Before-and-after change data:
:::::
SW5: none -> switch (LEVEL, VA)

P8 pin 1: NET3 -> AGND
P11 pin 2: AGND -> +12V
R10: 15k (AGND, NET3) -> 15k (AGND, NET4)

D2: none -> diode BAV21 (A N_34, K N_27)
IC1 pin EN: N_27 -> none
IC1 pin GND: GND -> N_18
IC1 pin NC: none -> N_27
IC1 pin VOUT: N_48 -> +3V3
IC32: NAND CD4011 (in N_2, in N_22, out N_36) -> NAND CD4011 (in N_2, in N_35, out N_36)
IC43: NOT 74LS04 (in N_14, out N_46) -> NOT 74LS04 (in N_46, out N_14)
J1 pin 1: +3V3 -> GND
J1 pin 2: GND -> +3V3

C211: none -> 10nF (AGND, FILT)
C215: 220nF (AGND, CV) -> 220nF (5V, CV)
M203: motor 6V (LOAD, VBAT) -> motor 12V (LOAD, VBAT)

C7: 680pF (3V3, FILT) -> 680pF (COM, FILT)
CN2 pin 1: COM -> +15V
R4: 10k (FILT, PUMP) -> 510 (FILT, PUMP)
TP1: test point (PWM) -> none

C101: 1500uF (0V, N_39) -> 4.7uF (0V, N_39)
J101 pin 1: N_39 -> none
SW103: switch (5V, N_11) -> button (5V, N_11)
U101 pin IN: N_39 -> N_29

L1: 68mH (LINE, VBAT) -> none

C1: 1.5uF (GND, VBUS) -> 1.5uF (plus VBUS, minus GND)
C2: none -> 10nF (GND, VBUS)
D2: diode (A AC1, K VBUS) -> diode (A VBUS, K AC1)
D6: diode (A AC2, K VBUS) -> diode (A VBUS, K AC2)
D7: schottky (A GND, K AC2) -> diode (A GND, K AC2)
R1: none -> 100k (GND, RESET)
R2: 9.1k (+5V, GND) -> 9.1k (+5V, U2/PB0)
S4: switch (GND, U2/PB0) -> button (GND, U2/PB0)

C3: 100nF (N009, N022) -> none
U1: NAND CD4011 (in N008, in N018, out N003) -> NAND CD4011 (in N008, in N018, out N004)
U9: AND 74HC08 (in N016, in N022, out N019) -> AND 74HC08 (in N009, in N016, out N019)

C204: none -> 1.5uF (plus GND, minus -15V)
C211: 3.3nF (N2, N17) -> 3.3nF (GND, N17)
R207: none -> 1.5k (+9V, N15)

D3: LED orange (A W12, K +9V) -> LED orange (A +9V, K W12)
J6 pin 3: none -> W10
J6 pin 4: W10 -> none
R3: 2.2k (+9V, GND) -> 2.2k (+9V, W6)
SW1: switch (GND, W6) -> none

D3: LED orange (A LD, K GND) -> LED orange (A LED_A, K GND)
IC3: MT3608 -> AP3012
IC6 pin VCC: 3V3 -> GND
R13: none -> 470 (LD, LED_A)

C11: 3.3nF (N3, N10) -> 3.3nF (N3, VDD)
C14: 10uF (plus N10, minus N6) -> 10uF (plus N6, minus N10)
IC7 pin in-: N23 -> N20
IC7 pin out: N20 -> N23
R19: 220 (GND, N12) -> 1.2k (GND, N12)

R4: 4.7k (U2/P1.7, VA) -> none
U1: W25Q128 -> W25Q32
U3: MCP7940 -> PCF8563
:::::
▶ **TRY IT**:
Please return the lines above that run from the line containing "R207: none -> 1.5k (+9V, N15)" to the line containing "R13: none -> 470 (LD, LED_A)", inclusive, exactly and with no other lines.

▶ **ANSWER FOR THE TASK**:
R207: none -> 1.5k (+9V, N15)

D3: LED orange (A W12, K +9V) -> LED orange (A +9V, K W12)
J6 pin 3: none -> W10
J6 pin 4: W10 -> none
R3: 2.2k (+9V, GND) -> 2.2k (+9V, W6)
SW1: switch (GND, W6) -> none

D3: LED orange (A LD, K GND) -> LED orange (A LED_A, K GND)
IC3: MT3608 -> AP3012
IC6 pin VCC: 3V3 -> GND
R13: none -> 470 (LD, LED_A)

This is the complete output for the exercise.